EXERCISE BRIEF:
Repeat every line of the data exactly; the pictures stay out.

DATA EXCERPTS:
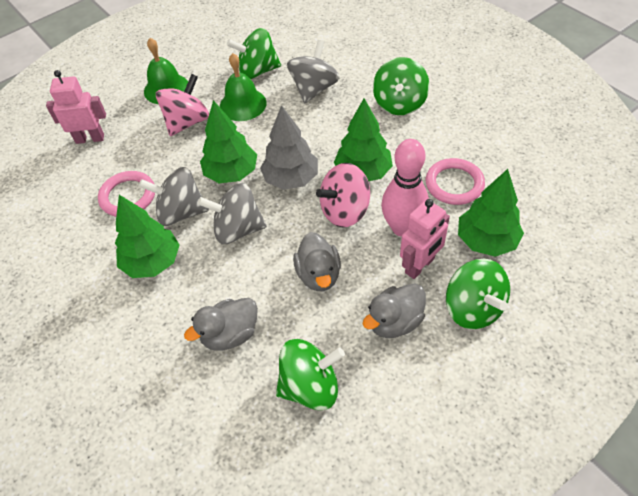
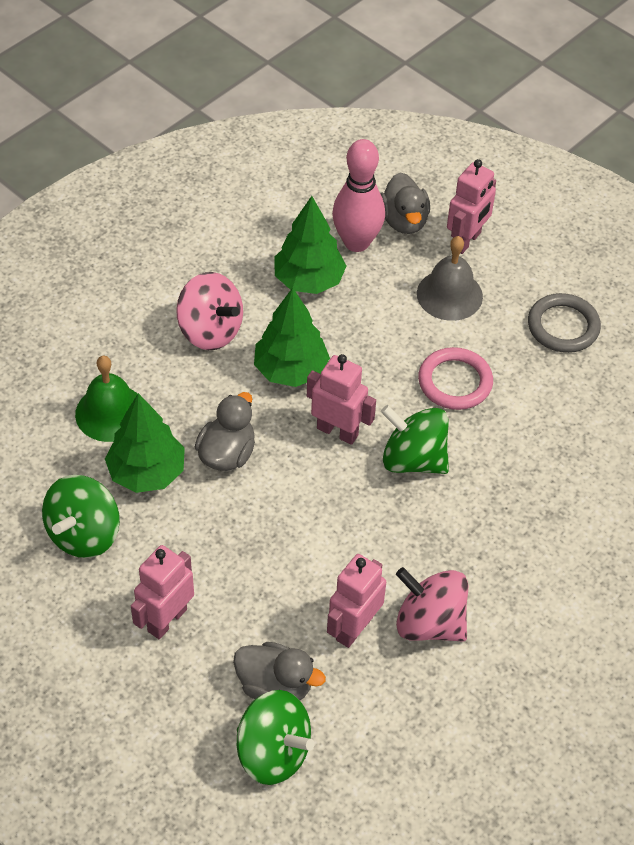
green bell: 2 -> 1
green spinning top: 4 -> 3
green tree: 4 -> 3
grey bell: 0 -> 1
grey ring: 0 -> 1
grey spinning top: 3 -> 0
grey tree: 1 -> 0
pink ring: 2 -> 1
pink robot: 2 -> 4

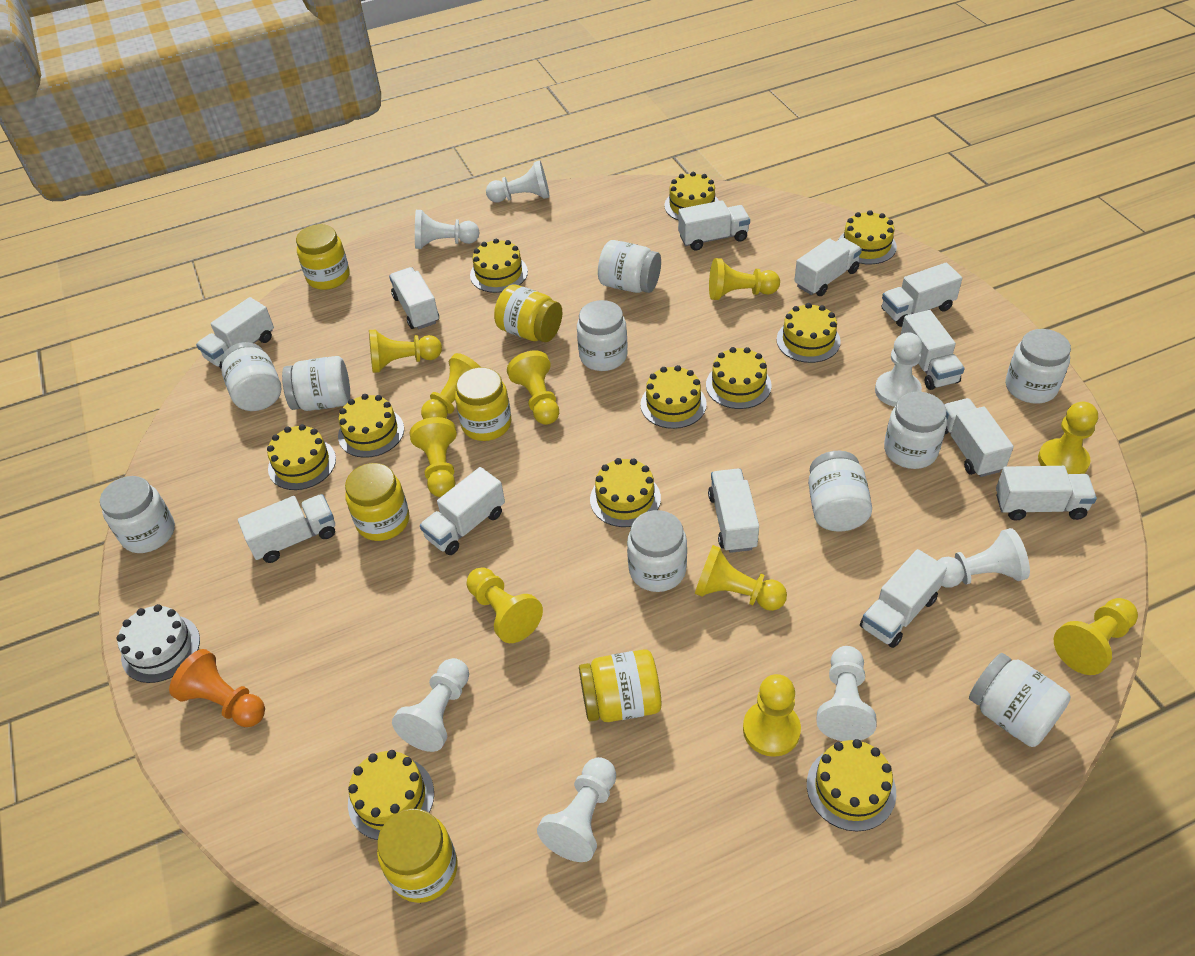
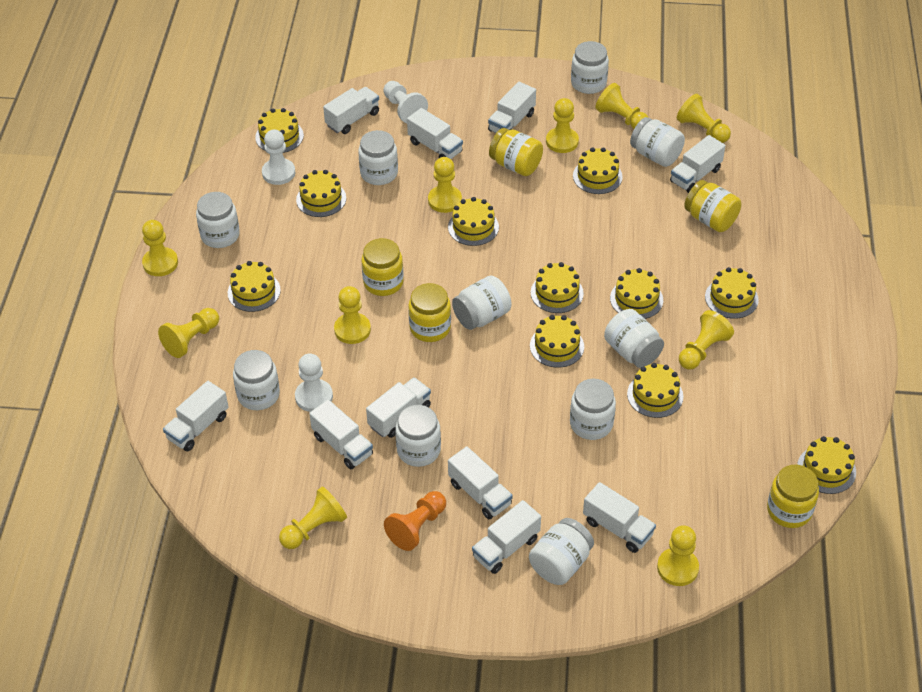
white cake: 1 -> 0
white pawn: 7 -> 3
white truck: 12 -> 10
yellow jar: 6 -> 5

EXERCISE SOLUTION:
green bell: 2 -> 1
green spinning top: 4 -> 3
green tree: 4 -> 3
grey bell: 0 -> 1
grey ring: 0 -> 1
grey spinning top: 3 -> 0
grey tree: 1 -> 0
pink ring: 2 -> 1
pink robot: 2 -> 4

white cake: 1 -> 0
white pawn: 7 -> 3
white truck: 12 -> 10
yellow jar: 6 -> 5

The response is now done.